In the entries below, find the line with "black brick B7" and the line with "purple cone I3 level 1 -> none"; give again those lines and every line between them, exactly.

• _The data_:
******
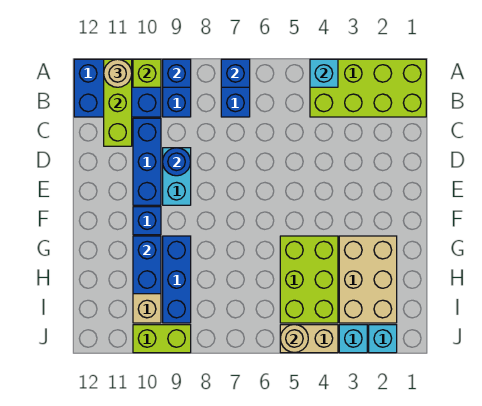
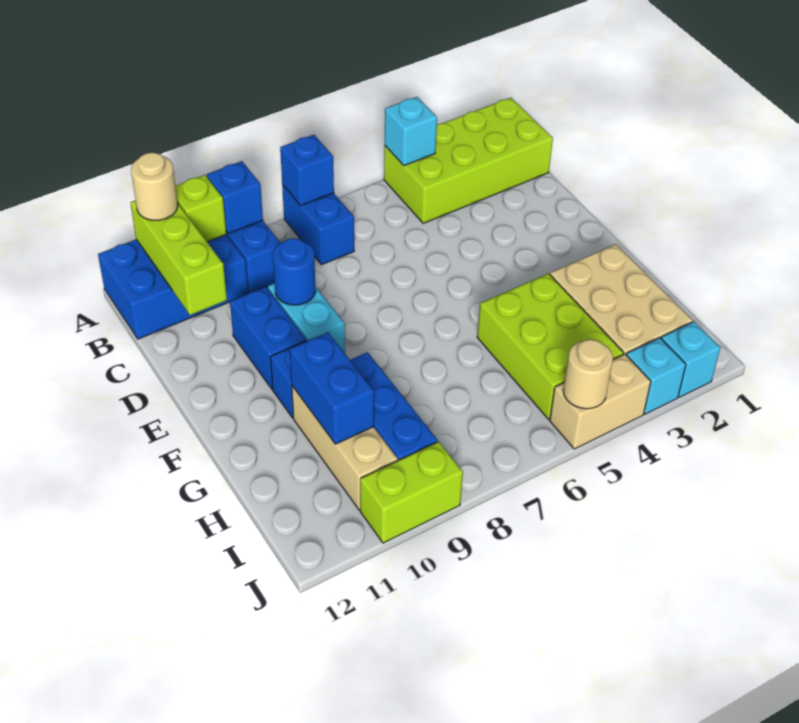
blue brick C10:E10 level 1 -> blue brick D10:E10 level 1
******
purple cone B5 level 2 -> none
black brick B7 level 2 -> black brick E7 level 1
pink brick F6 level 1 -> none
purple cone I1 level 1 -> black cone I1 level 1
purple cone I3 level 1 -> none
******
• _Answer for this exercise_:
black brick B7 level 2 -> black brick E7 level 1
pink brick F6 level 1 -> none
purple cone I1 level 1 -> black cone I1 level 1
purple cone I3 level 1 -> none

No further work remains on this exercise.